What you need to do: Restate exactly the lines of the entries below, beginning with the first and ending with the line that holds "256] 45 degrees clockwise". Pictures are not copied.

### Data to examine ###

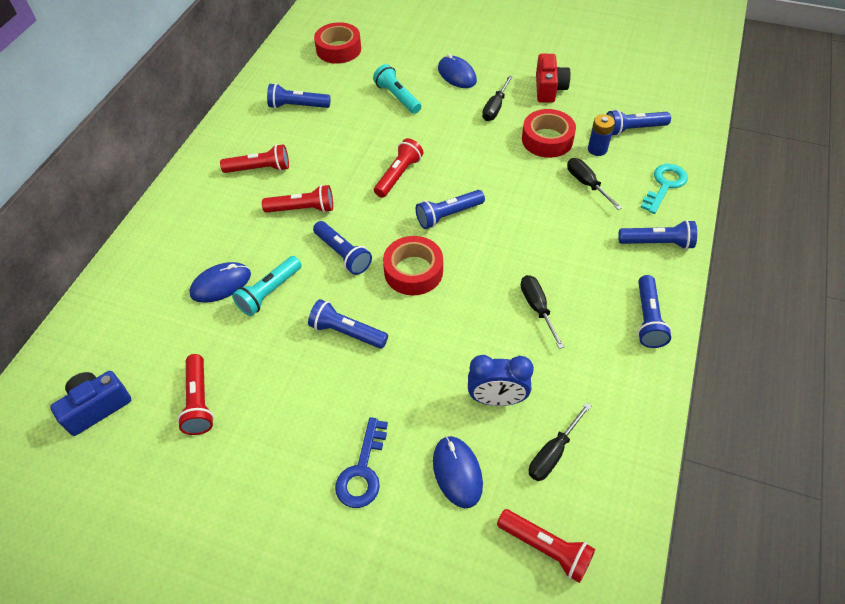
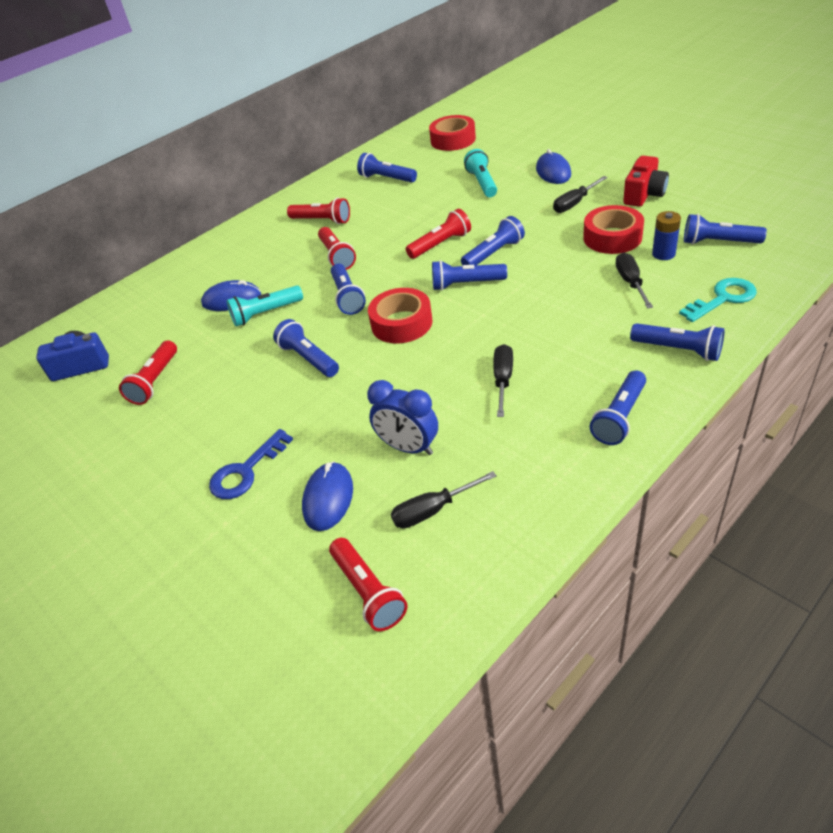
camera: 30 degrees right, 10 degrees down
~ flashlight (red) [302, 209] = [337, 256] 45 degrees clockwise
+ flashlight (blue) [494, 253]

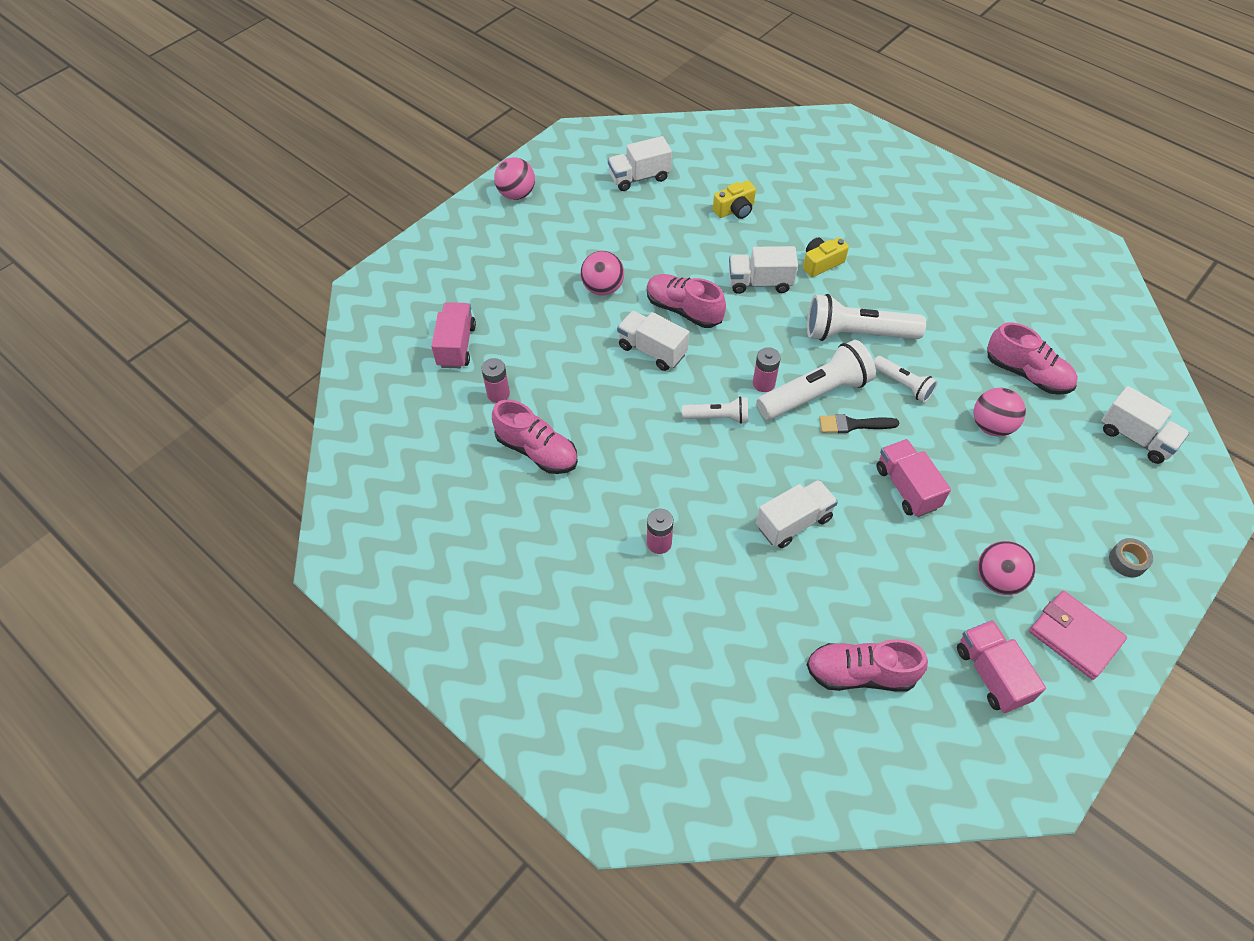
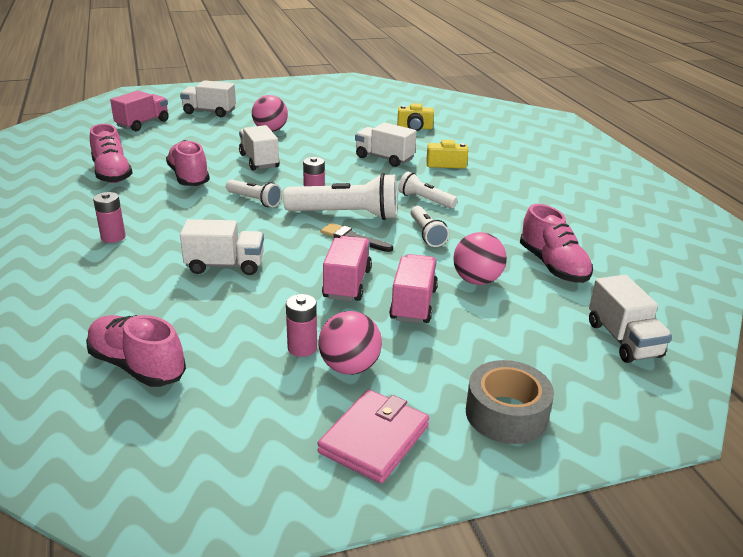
camera: 30 degrees right, 25 degrees down
~ battery (pink) [498, 394] to [302, 348]
- ball (pink) [516, 194]
~ truck (white) [639, 177] to [209, 112]
~ shoe (pink) [684, 310] to [189, 177]
~ flashlight (white) [857, 334] = [425, 200] x0.56
~ truck (pink) [991, 674] to [413, 304]
~ wallet (pink) [1075, 636] = [374, 439] 45 degrees clockwise
~ tape (grey) [1127, 561] = [506, 414] x1.79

###

Solution for this exercise:
camera: 30 degrees right, 10 degrees down
~ flashlight (red) [302, 209] = [337, 256] 45 degrees clockwise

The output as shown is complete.